→ ACTIVITY:
Examine the data below and state how many lines contain "white", offering no other words.

======== SUPPLIED MATERIAL ========

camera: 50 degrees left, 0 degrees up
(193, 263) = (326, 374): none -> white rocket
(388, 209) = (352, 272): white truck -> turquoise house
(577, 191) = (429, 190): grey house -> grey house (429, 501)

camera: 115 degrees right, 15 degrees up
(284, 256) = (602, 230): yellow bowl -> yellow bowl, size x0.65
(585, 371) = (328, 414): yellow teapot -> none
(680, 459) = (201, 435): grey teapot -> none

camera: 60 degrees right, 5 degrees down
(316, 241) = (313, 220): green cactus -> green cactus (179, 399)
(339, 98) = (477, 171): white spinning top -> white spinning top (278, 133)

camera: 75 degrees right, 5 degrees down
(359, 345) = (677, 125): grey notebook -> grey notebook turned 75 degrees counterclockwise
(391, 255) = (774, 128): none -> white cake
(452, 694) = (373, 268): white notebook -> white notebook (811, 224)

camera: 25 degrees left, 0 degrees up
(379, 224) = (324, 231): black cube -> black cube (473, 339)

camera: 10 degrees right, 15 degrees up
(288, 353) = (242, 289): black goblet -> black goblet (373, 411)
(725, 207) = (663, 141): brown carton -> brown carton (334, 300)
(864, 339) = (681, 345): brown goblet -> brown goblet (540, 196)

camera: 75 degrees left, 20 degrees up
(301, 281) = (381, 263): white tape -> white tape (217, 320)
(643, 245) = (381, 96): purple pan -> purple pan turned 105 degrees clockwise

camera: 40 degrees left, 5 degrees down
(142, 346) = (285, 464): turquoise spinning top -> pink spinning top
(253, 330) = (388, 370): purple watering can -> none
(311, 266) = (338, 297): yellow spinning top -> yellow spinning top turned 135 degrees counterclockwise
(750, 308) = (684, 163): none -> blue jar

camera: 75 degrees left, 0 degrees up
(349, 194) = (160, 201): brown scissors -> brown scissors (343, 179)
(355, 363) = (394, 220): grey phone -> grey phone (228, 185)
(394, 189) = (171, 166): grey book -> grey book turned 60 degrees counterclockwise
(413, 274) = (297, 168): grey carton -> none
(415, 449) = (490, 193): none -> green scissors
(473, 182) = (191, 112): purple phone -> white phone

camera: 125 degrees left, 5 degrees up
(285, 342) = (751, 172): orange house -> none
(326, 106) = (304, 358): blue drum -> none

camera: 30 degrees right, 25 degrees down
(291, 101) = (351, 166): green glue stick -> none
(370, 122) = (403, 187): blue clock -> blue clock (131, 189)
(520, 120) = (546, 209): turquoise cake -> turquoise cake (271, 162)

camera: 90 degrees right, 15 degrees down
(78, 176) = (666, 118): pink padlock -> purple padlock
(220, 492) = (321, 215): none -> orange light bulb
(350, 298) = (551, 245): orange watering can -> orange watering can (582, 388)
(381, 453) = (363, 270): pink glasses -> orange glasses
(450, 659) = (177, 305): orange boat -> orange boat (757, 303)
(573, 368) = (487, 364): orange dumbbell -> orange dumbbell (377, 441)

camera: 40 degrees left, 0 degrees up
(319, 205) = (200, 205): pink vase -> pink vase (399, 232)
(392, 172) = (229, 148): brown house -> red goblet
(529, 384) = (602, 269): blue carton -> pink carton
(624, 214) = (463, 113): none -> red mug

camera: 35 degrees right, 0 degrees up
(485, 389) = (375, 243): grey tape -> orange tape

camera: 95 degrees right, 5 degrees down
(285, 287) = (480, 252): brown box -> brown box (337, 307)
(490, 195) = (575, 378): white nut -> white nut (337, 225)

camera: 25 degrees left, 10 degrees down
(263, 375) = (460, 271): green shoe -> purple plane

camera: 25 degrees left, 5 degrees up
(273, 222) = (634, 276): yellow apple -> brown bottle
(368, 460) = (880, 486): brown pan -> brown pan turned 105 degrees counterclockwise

========

→ EXERCISE RESPONSE:
8